▶ What you should do: Copy every line from the data below in which the string "TEMP" can be found.
====== Data to examine ======
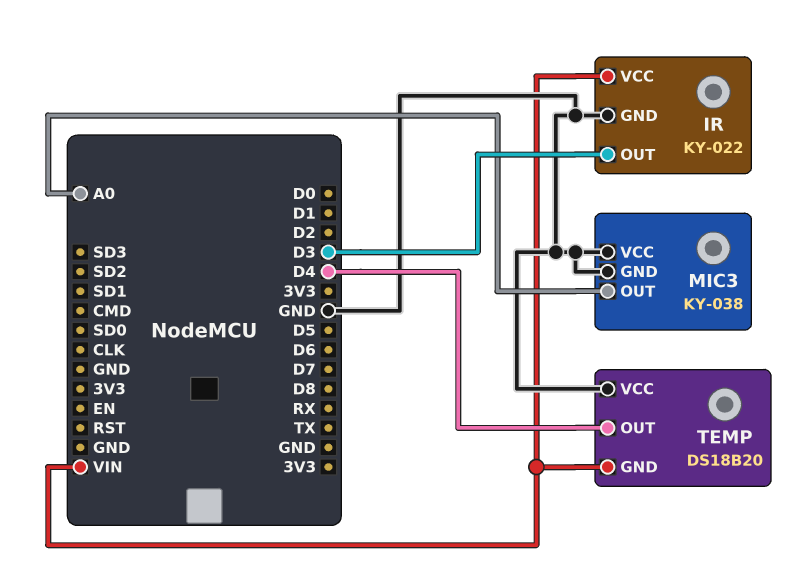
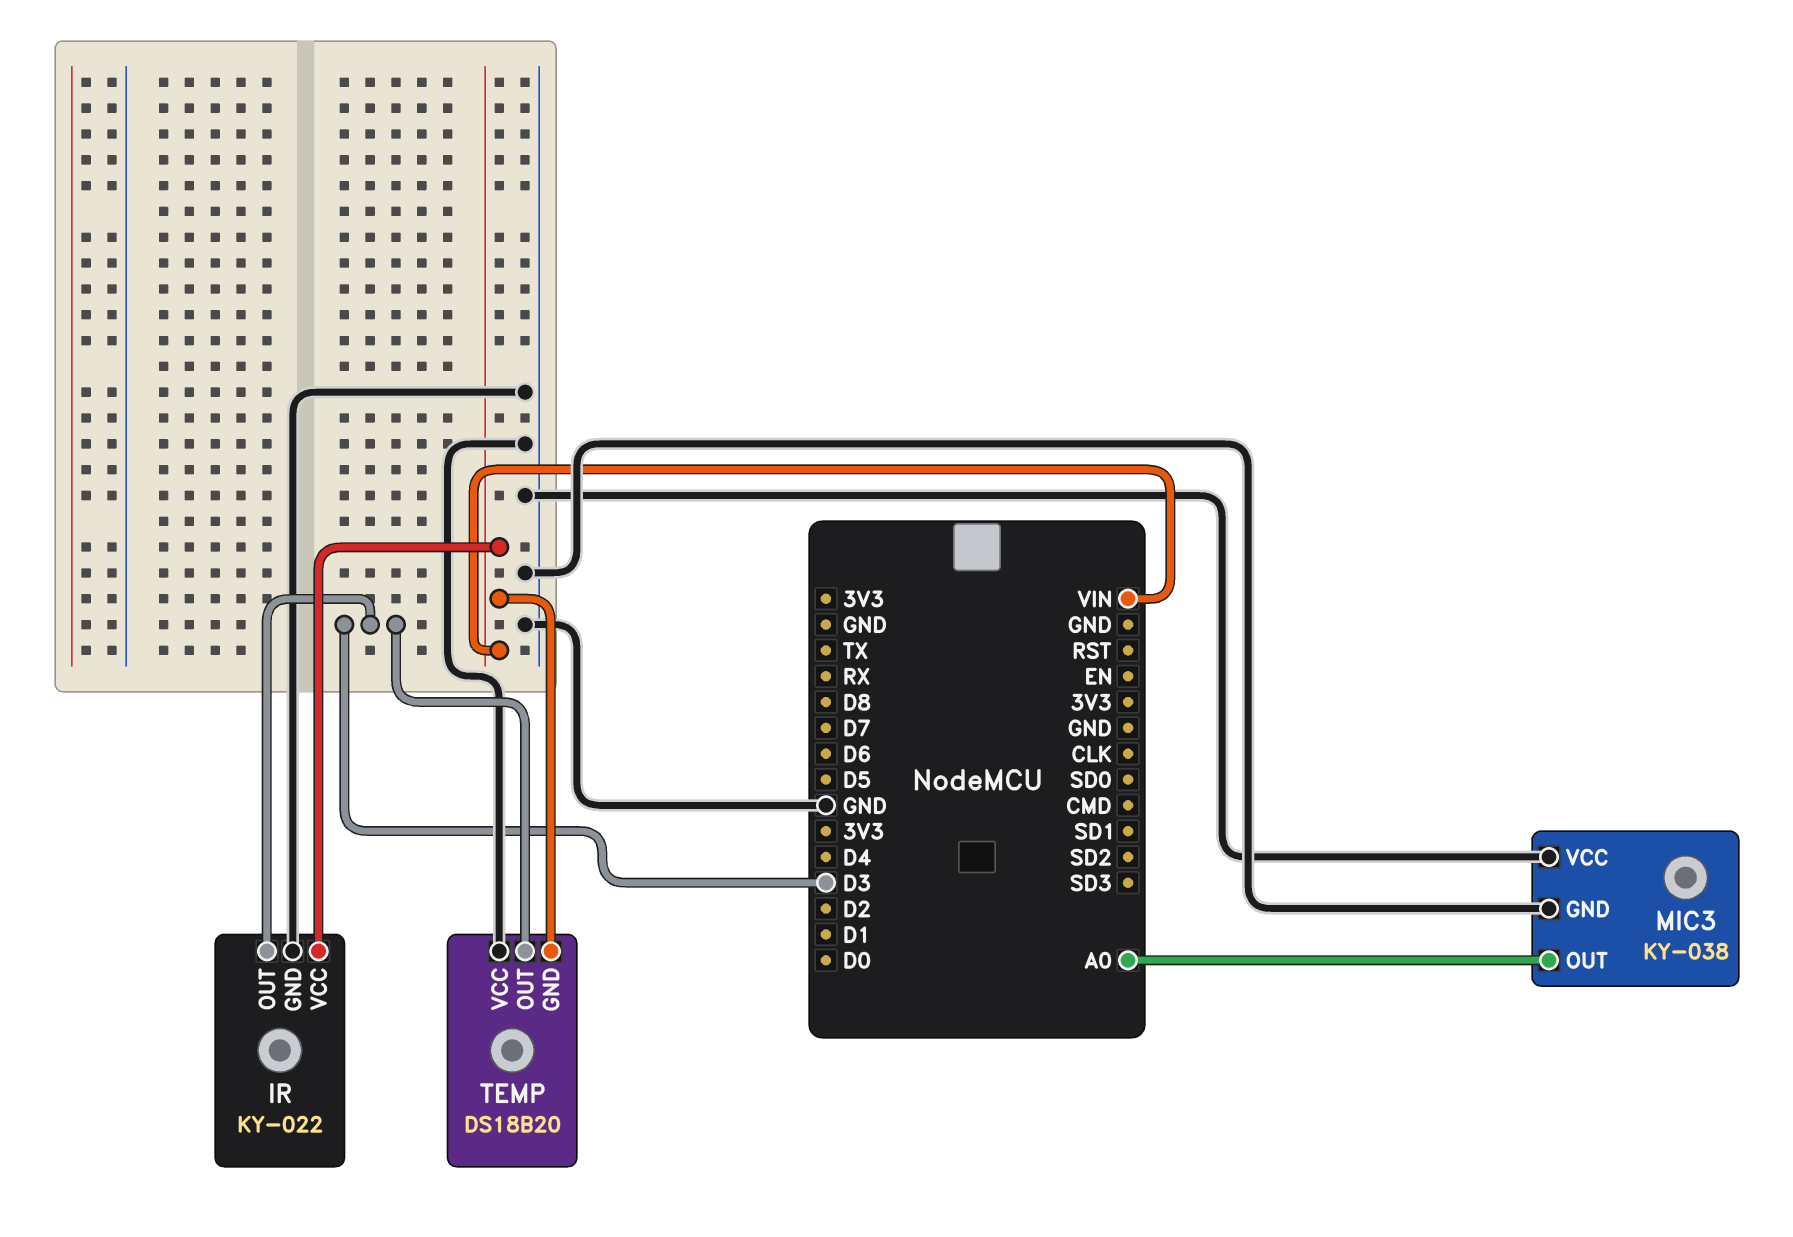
TEMP pin OUT: D4 -> D3

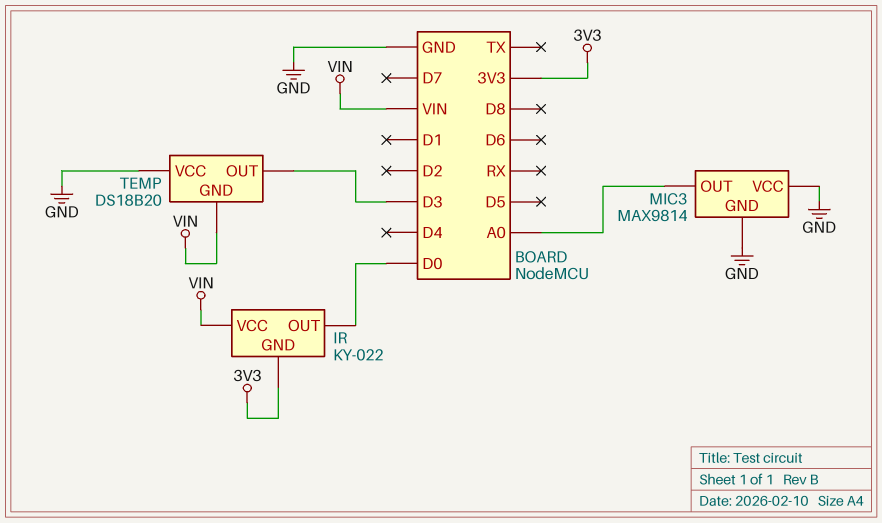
IR pin GND: GND -> 3V3
IR pin OUT: D3 -> D0
MIC3: KY-038 -> MAX9814

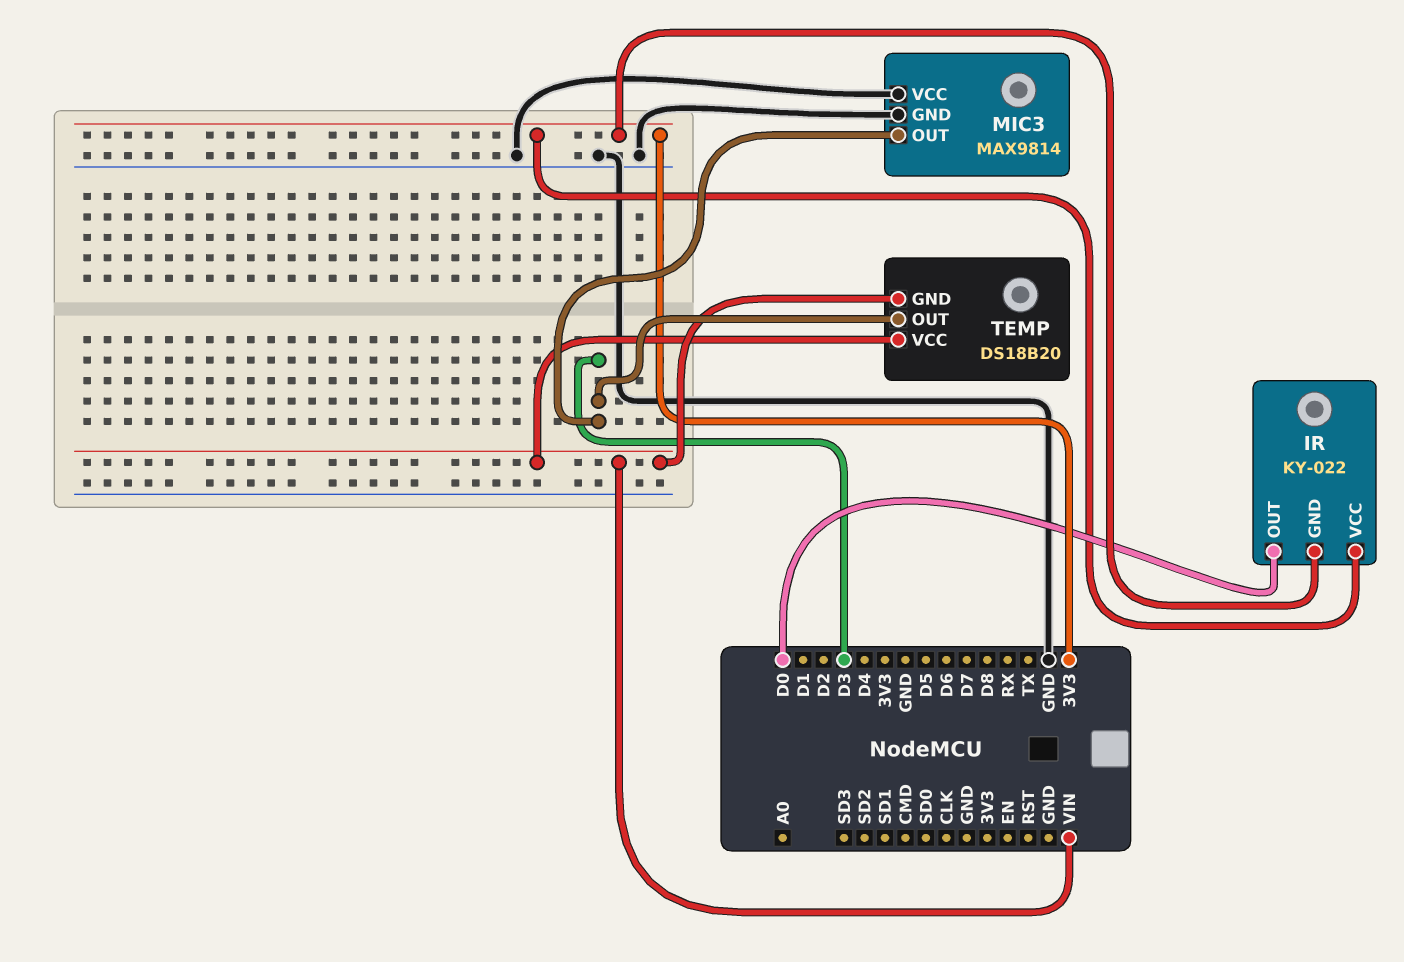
IR pin VCC: VIN -> 3V3
MIC3 pin OUT: A0 -> D3
TEMP pin VCC: GND -> VIN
======
▶ Task result:
TEMP pin OUT: D4 -> D3
TEMP pin VCC: GND -> VIN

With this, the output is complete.